Synthetic geometry scene data
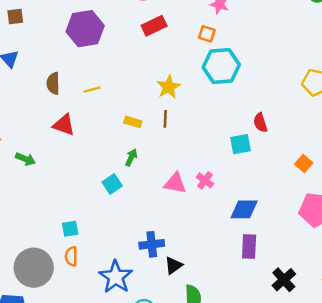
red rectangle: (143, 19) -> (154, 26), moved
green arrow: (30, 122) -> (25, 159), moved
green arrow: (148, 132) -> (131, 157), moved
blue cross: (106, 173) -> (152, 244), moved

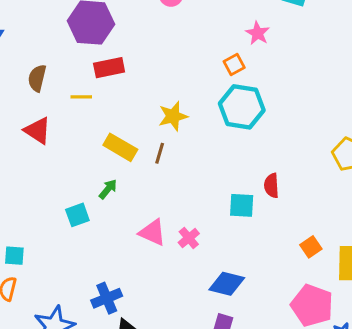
red rectangle: (154, 26) -> (109, 68), moved
orange square: (207, 34) -> (234, 65), turned 30
yellow rectangle: (133, 122) -> (120, 147), size x1.5
blue cross: (152, 244) -> (107, 298), turned -30

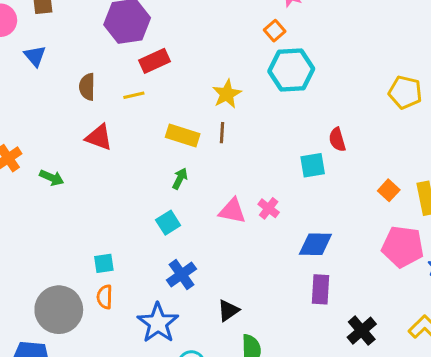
cyan square: (77, 215) -> (168, 223), moved
blue cross: (107, 298) -> (181, 275), moved

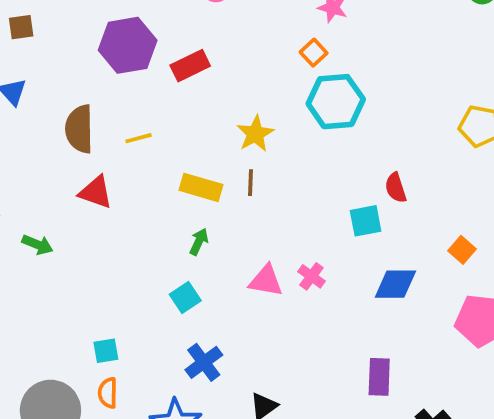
red rectangle: (154, 61) -> (190, 66), moved
brown semicircle: (87, 87) -> (79, 129), size x1.4
blue diamond: (315, 244) -> (395, 284), moved

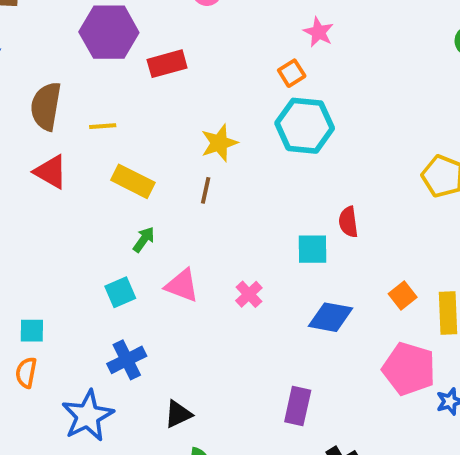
yellow rectangle: (201, 187) -> (133, 181), moved
pink triangle: (266, 281) -> (182, 285), moved

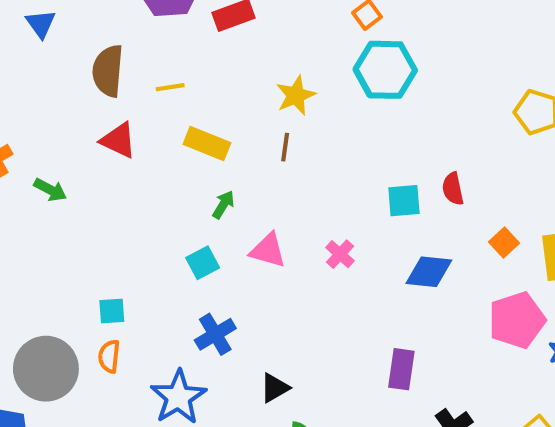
red semicircle: (348, 222) -> (453, 189), moved
pink pentagon: (409, 369) -> (517, 320), turned -30

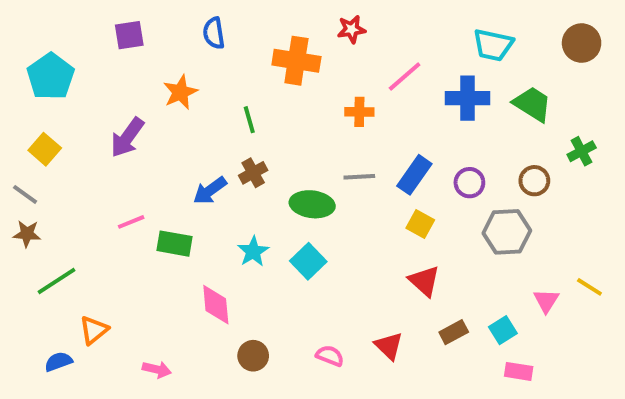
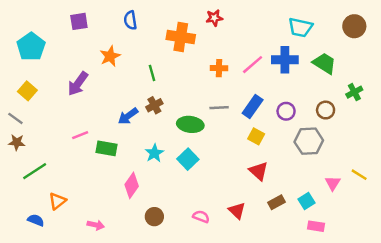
pink line: (405, 76) -> (253, 65), moved
pink diamond: (216, 305) -> (132, 185), turned 40
blue semicircle: (58, 362) -> (36, 220), turned 42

What the task requires | No pictures belong in the copy. Repeat the entries exactly.

Your solution |
red rectangle: (143, 19) -> (154, 26), moved
green arrow: (30, 122) -> (25, 159), moved
green arrow: (148, 132) -> (131, 157), moved
blue cross: (106, 173) -> (152, 244), moved

red rectangle: (154, 26) -> (109, 68), moved
orange square: (207, 34) -> (234, 65), turned 30
yellow rectangle: (133, 122) -> (120, 147), size x1.5
blue cross: (152, 244) -> (107, 298), turned -30

cyan square: (77, 215) -> (168, 223), moved
blue cross: (107, 298) -> (181, 275), moved

red rectangle: (154, 61) -> (190, 66), moved
brown semicircle: (87, 87) -> (79, 129), size x1.4
blue diamond: (315, 244) -> (395, 284), moved

yellow rectangle: (201, 187) -> (133, 181), moved
pink triangle: (266, 281) -> (182, 285), moved

red semicircle: (348, 222) -> (453, 189), moved
pink pentagon: (409, 369) -> (517, 320), turned -30

pink line: (405, 76) -> (253, 65), moved
pink diamond: (216, 305) -> (132, 185), turned 40
blue semicircle: (58, 362) -> (36, 220), turned 42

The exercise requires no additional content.